■ Try it ■
Exactly as written, print every line of the listing below and omit its pictures.

■ Extracted material ■
- - - - - - -

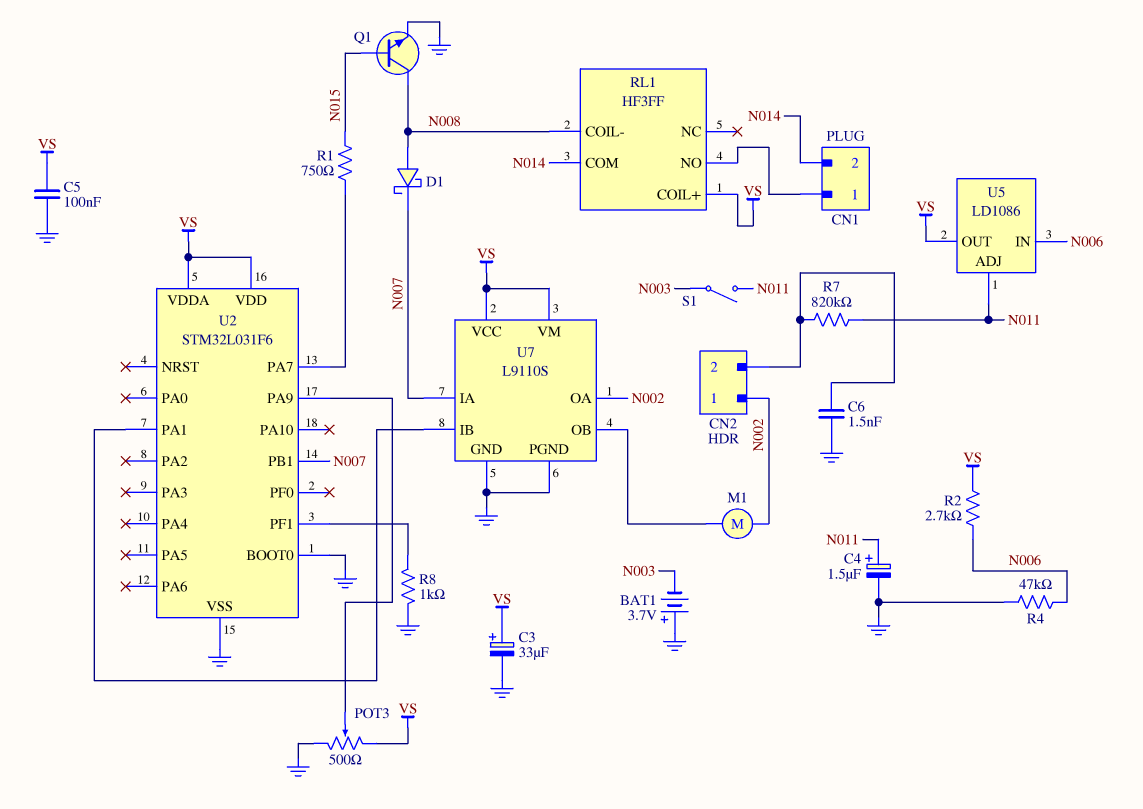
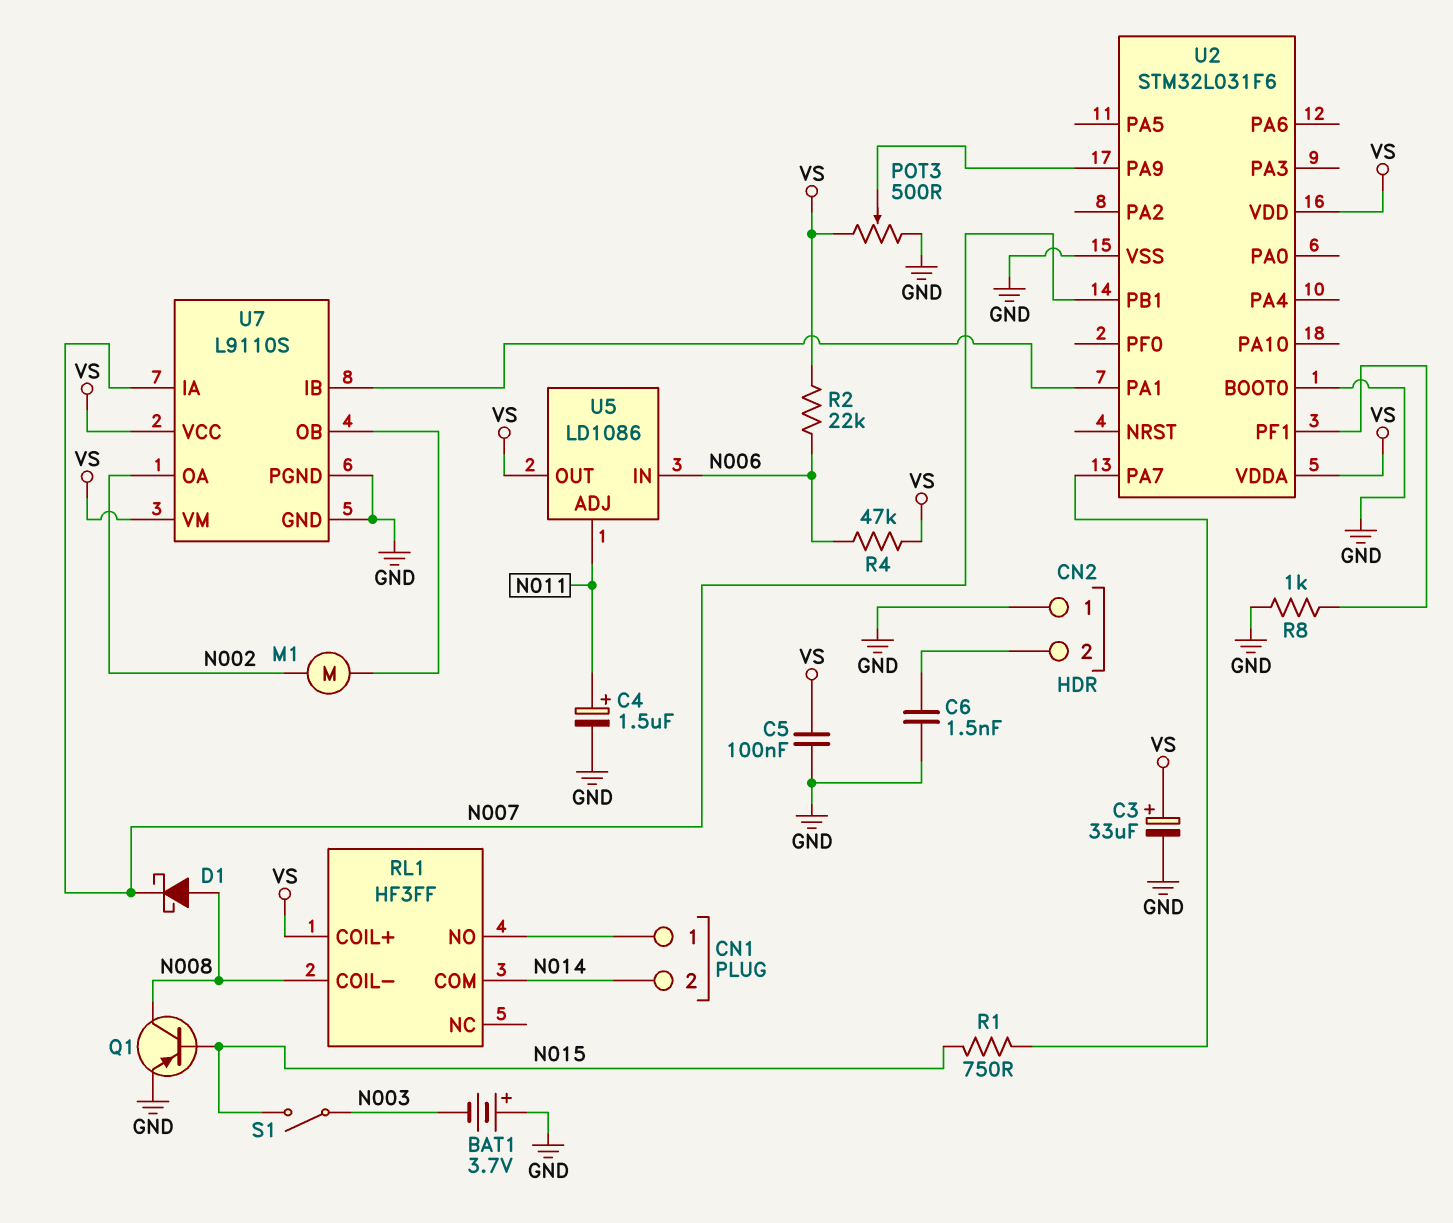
CN2 pin 1: N002 -> GND
Q1: NPN (B N015, C N008, E GND) -> PNP (B N015, C N008, E GND)
R2: 2.7k (N006, VS) -> 22k (N006, VS)
R4: 47k (GND, N006) -> 47k (N006, VS)
R7: 820k (CN2/2, N011) -> none
S1: switch (N003, N011) -> switch (N003, N015)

- - - - - - -

■ Response for this exercise ■
CN2 pin 1: N002 -> GND
Q1: NPN (B N015, C N008, E GND) -> PNP (B N015, C N008, E GND)
R2: 2.7k (N006, VS) -> 22k (N006, VS)
R4: 47k (GND, N006) -> 47k (N006, VS)
R7: 820k (CN2/2, N011) -> none
S1: switch (N003, N011) -> switch (N003, N015)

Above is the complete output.